[STATED EXERCISE]:
Write out all of the entries below, keeping every word, letter, and punctuation mark unchanged.

[PROVIDED INFORMATION]:
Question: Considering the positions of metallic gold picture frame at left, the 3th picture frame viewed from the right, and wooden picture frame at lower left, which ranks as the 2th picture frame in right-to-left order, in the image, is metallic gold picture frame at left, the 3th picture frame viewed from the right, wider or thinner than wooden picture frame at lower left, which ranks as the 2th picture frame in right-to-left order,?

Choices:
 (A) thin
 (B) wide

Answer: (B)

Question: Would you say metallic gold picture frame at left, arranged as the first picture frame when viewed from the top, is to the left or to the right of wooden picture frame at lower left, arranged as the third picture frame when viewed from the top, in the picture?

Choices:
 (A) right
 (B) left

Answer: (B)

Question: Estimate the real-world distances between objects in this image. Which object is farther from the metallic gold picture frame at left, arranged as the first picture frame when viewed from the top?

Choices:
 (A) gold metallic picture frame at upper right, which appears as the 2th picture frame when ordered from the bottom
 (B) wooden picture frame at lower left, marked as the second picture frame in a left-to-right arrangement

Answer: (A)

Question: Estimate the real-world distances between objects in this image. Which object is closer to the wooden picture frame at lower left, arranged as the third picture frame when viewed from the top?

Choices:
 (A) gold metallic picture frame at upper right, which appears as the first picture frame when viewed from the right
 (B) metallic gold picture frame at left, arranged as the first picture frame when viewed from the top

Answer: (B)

[RIGHT ANSWER]:
Question: Considering the positions of metallic gold picture frame at left, the 3th picture frame viewed from the right, and wooden picture frame at lower left, which ranks as the 2th picture frame in right-to-left order, in the image, is metallic gold picture frame at left, the 3th picture frame viewed from the right, wider or thinner than wooden picture frame at lower left, which ranks as the 2th picture frame in right-to-left order,?

Choices:
 (A) thin
 (B) wide

Answer: (B)

Question: Would you say metallic gold picture frame at left, arranged as the first picture frame when viewed from the top, is to the left or to the right of wooden picture frame at lower left, arranged as the third picture frame when viewed from the top, in the picture?

Choices:
 (A) right
 (B) left

Answer: (B)

Question: Estimate the real-world distances between objects in this image. Which object is farther from the metallic gold picture frame at left, arranged as the first picture frame when viewed from the top?

Choices:
 (A) gold metallic picture frame at upper right, which appears as the 2th picture frame when ordered from the bottom
 (B) wooden picture frame at lower left, marked as the second picture frame in a left-to-right arrangement

Answer: (A)

Question: Estimate the real-world distances between objects in this image. Which object is closer to the wooden picture frame at lower left, arranged as the third picture frame when viewed from the top?

Choices:
 (A) gold metallic picture frame at upper right, which appears as the first picture frame when viewed from the right
 (B) metallic gold picture frame at left, arranged as the first picture frame when viewed from the top

Answer: (B)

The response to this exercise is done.